ASSIGNMENT. All that is needed is the listing, given back exactly.

DATASET RECORDS.

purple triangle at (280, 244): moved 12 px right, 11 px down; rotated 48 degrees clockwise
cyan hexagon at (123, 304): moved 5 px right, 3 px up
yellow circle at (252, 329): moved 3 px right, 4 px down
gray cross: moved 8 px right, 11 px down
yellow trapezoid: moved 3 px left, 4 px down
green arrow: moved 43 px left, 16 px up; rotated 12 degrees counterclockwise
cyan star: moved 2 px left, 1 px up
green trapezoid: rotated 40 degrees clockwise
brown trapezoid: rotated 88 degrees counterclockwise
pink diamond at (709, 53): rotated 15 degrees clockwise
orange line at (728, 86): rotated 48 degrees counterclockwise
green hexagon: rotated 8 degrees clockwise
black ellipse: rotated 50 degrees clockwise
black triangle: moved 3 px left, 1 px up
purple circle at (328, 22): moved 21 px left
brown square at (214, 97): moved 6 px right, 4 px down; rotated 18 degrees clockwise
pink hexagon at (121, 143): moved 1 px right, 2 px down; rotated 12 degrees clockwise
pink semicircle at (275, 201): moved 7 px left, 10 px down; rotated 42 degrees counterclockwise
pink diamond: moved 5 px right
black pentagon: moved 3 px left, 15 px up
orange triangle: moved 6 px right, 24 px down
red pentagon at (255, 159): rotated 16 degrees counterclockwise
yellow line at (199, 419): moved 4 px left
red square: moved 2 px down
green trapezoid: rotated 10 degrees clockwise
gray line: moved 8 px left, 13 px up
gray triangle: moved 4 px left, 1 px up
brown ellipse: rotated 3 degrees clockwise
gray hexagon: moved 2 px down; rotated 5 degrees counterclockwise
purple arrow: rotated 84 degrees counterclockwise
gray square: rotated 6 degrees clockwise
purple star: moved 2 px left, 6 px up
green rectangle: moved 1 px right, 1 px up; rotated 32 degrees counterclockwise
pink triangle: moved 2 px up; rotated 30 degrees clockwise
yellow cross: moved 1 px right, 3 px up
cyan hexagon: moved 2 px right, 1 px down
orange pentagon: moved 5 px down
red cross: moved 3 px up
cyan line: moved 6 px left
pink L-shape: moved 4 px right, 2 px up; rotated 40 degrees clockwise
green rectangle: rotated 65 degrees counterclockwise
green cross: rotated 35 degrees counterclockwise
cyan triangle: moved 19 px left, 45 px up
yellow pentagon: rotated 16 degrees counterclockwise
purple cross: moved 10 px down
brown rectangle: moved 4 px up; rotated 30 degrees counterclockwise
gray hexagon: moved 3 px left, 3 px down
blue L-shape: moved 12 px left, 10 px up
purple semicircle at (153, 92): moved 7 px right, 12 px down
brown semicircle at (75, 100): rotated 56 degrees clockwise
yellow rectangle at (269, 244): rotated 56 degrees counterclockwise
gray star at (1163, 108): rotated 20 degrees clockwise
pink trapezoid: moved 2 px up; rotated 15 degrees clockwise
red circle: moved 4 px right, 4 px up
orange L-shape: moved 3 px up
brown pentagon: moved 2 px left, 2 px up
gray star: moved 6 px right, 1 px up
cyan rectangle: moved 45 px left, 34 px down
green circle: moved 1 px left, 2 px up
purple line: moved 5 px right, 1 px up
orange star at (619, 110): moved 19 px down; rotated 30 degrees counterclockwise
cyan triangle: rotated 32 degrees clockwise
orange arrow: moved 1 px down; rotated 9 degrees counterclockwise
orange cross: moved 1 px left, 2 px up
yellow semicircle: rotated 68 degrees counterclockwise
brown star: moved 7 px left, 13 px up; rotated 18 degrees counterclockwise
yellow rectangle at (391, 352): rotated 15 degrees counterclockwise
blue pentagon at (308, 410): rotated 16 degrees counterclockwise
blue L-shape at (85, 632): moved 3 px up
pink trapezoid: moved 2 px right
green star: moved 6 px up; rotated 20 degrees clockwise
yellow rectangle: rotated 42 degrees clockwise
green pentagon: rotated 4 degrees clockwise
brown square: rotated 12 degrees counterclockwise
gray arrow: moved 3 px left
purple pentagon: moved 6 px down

SOLUTION TO THE EXERCISE.
purple triangle at (280, 244): moved 12 px right, 11 px down; rotated 48 degrees clockwise
cyan hexagon at (123, 304): moved 5 px right, 3 px up
yellow circle at (252, 329): moved 3 px right, 4 px down
gray cross: moved 8 px right, 11 px down
yellow trapezoid: moved 3 px left, 4 px down
green arrow: moved 43 px left, 16 px up; rotated 12 degrees counterclockwise
cyan star: moved 2 px left, 1 px up
green trapezoid: rotated 40 degrees clockwise
brown trapezoid: rotated 88 degrees counterclockwise
pink diamond at (709, 53): rotated 15 degrees clockwise
orange line at (728, 86): rotated 48 degrees counterclockwise
green hexagon: rotated 8 degrees clockwise
black ellipse: rotated 50 degrees clockwise
black triangle: moved 3 px left, 1 px up
purple circle at (328, 22): moved 21 px left
brown square at (214, 97): moved 6 px right, 4 px down; rotated 18 degrees clockwise
pink hexagon at (121, 143): moved 1 px right, 2 px down; rotated 12 degrees clockwise
pink semicircle at (275, 201): moved 7 px left, 10 px down; rotated 42 degrees counterclockwise
pink diamond: moved 5 px right
black pentagon: moved 3 px left, 15 px up
orange triangle: moved 6 px right, 24 px down
red pentagon at (255, 159): rotated 16 degrees counterclockwise
yellow line at (199, 419): moved 4 px left
red square: moved 2 px down
green trapezoid: rotated 10 degrees clockwise
gray line: moved 8 px left, 13 px up
gray triangle: moved 4 px left, 1 px up
brown ellipse: rotated 3 degrees clockwise
gray hexagon: moved 2 px down; rotated 5 degrees counterclockwise
purple arrow: rotated 84 degrees counterclockwise
gray square: rotated 6 degrees clockwise
purple star: moved 2 px left, 6 px up
green rectangle: moved 1 px right, 1 px up; rotated 32 degrees counterclockwise
pink triangle: moved 2 px up; rotated 30 degrees clockwise
yellow cross: moved 1 px right, 3 px up
cyan hexagon: moved 2 px right, 1 px down
orange pentagon: moved 5 px down
red cross: moved 3 px up
cyan line: moved 6 px left
pink L-shape: moved 4 px right, 2 px up; rotated 40 degrees clockwise
green rectangle: rotated 65 degrees counterclockwise
green cross: rotated 35 degrees counterclockwise
cyan triangle: moved 19 px left, 45 px up
yellow pentagon: rotated 16 degrees counterclockwise
purple cross: moved 10 px down
brown rectangle: moved 4 px up; rotated 30 degrees counterclockwise
gray hexagon: moved 3 px left, 3 px down
blue L-shape: moved 12 px left, 10 px up
purple semicircle at (153, 92): moved 7 px right, 12 px down
brown semicircle at (75, 100): rotated 56 degrees clockwise
yellow rectangle at (269, 244): rotated 56 degrees counterclockwise
gray star at (1163, 108): rotated 20 degrees clockwise
pink trapezoid: moved 2 px up; rotated 15 degrees clockwise
red circle: moved 4 px right, 4 px up
orange L-shape: moved 3 px up
brown pentagon: moved 2 px left, 2 px up
gray star: moved 6 px right, 1 px up
cyan rectangle: moved 45 px left, 34 px down
green circle: moved 1 px left, 2 px up
purple line: moved 5 px right, 1 px up
orange star at (619, 110): moved 19 px down; rotated 30 degrees counterclockwise
cyan triangle: rotated 32 degrees clockwise
orange arrow: moved 1 px down; rotated 9 degrees counterclockwise
orange cross: moved 1 px left, 2 px up
yellow semicircle: rotated 68 degrees counterclockwise
brown star: moved 7 px left, 13 px up; rotated 18 degrees counterclockwise
yellow rectangle at (391, 352): rotated 15 degrees counterclockwise
blue pentagon at (308, 410): rotated 16 degrees counterclockwise
blue L-shape at (85, 632): moved 3 px up
pink trapezoid: moved 2 px right
green star: moved 6 px up; rotated 20 degrees clockwise
yellow rectangle: rotated 42 degrees clockwise
green pentagon: rotated 4 degrees clockwise
brown square: rotated 12 degrees counterclockwise
gray arrow: moved 3 px left
purple pentagon: moved 6 px down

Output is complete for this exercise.